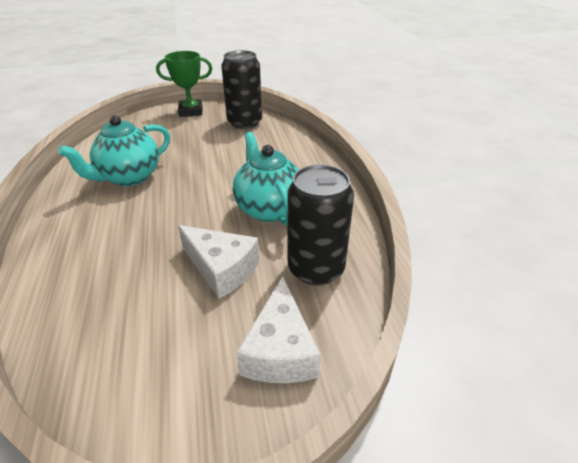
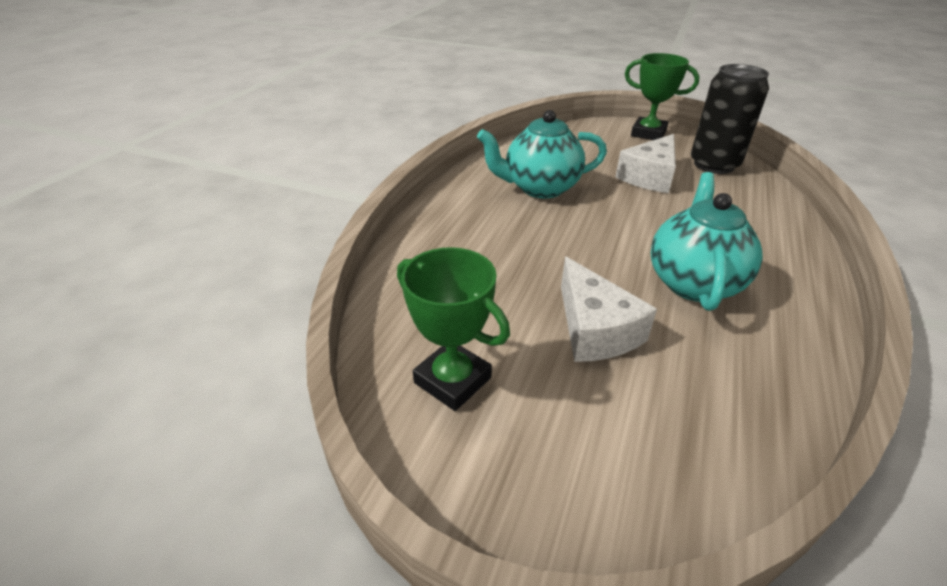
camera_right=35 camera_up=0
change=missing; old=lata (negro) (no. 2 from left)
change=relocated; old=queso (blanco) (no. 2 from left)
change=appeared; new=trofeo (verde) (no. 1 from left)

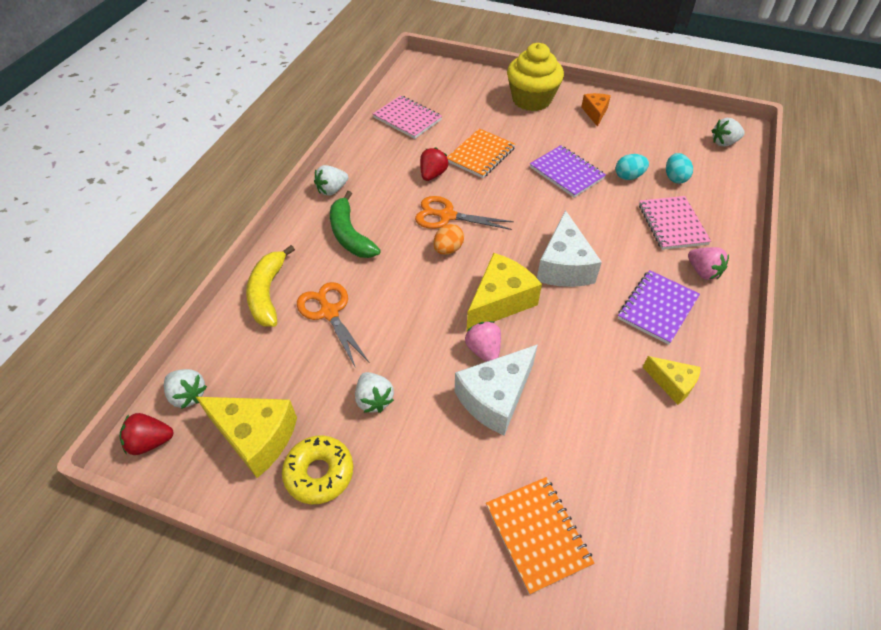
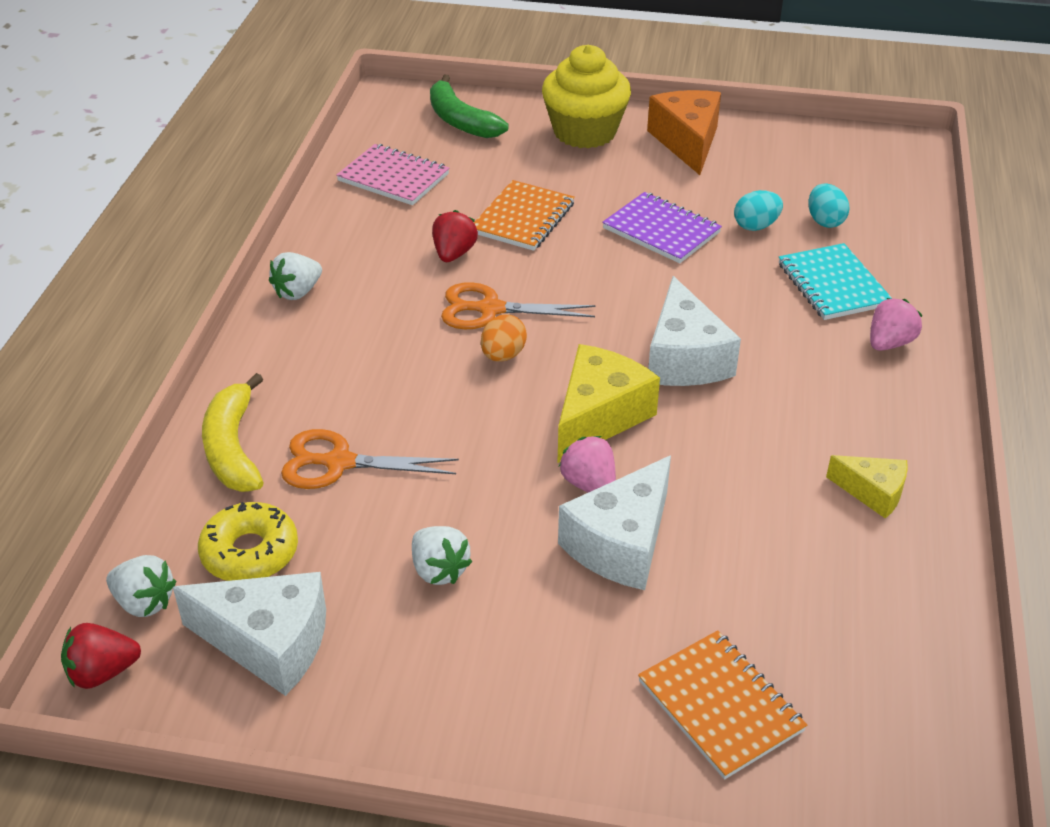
camera_right=-10 camera_up=-10
change=size; old=queso (naranja); factor=1.72
change=missing; old=fresa (blanco) (no. 4 from left)
change=relocated; old=plátano (verde)
change=colour; old=cuaderno (rosa) (no. 2 from left); new=cuaderno (turquesa)
change=spun; old=fresa (rosa) (no. 2 from left); degrees=-90
change=missing; old=cuaderno (morado) (no. 2 from left)
change=spun; old=tijeras (naranja) (no. 1 from left); degrees=-45
change=colour; old=queso (amarillo) (no. 1 from left); new=queso (blanco) (no. 1 from left)
change=relocated; old=rosquilla (amarillo)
==*==
Look through the material above for the string "relocated" and copy each line that has it.

Answer area →
change=relocated; old=queso (blanco) (no. 2 from left)
change=relocated; old=plátano (verde)
change=relocated; old=rosquilla (amarillo)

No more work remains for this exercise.